### [Task statement]
Once the line containing "(251, 470) = (409, 542): green goblet -> none" is found in the entries below, restate it and each following line word for word, stopping after the line containing "(401, 118) = (422, 126): brown".
[[ Data records, beginning ]]
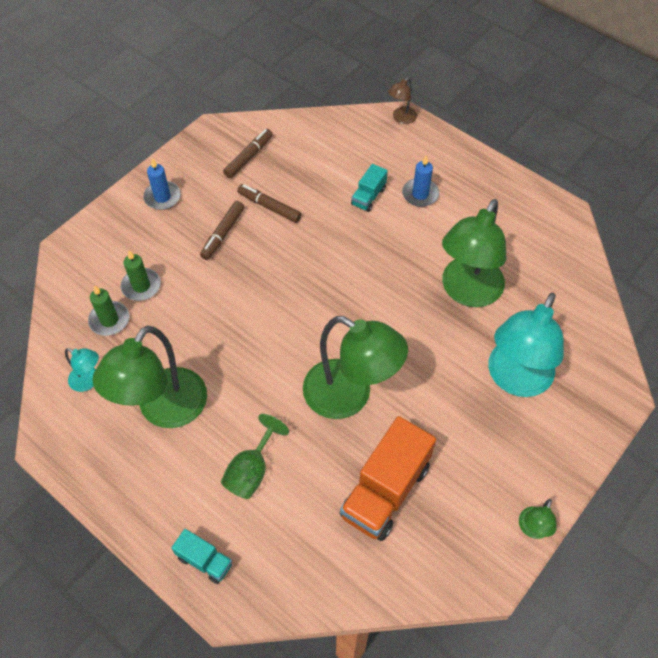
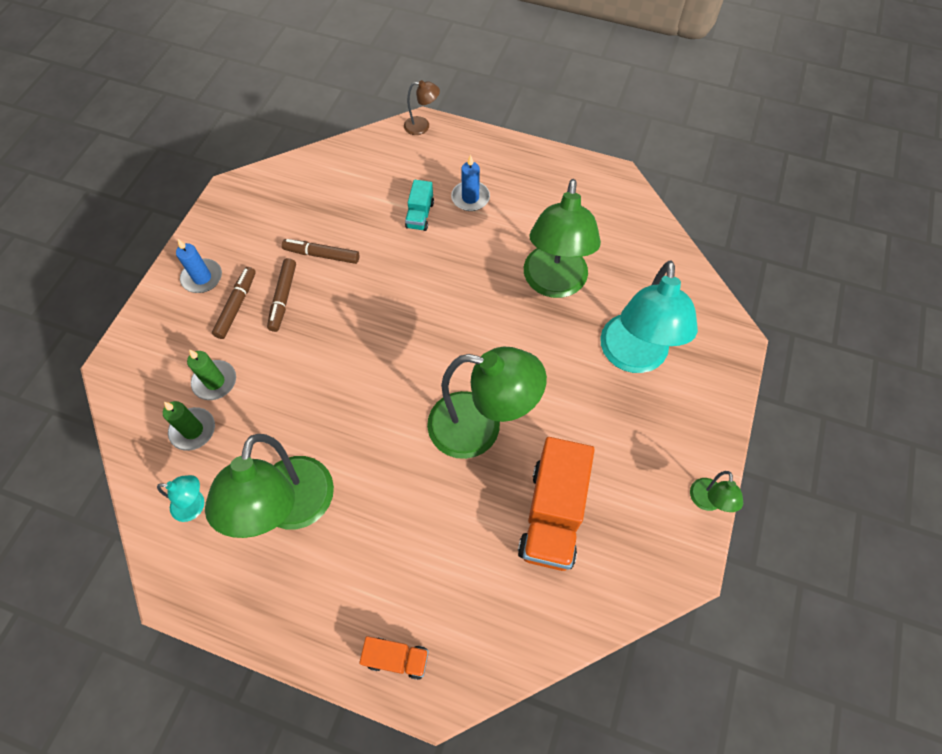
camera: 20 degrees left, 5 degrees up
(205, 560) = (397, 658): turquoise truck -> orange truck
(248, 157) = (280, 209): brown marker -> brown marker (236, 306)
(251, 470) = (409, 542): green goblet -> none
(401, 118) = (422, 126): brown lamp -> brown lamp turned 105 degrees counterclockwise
[[ Data records, end ]]
[[ Data records, beginning ]]
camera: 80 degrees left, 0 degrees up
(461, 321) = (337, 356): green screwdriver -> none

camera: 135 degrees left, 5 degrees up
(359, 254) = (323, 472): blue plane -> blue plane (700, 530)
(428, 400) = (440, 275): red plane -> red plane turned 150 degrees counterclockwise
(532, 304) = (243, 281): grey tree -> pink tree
[[ Data records, end ]]
### [Result of this exercise]
(251, 470) = (409, 542): green goblet -> none
(401, 118) = (422, 126): brown lamp -> brown lamp turned 105 degrees counterclockwise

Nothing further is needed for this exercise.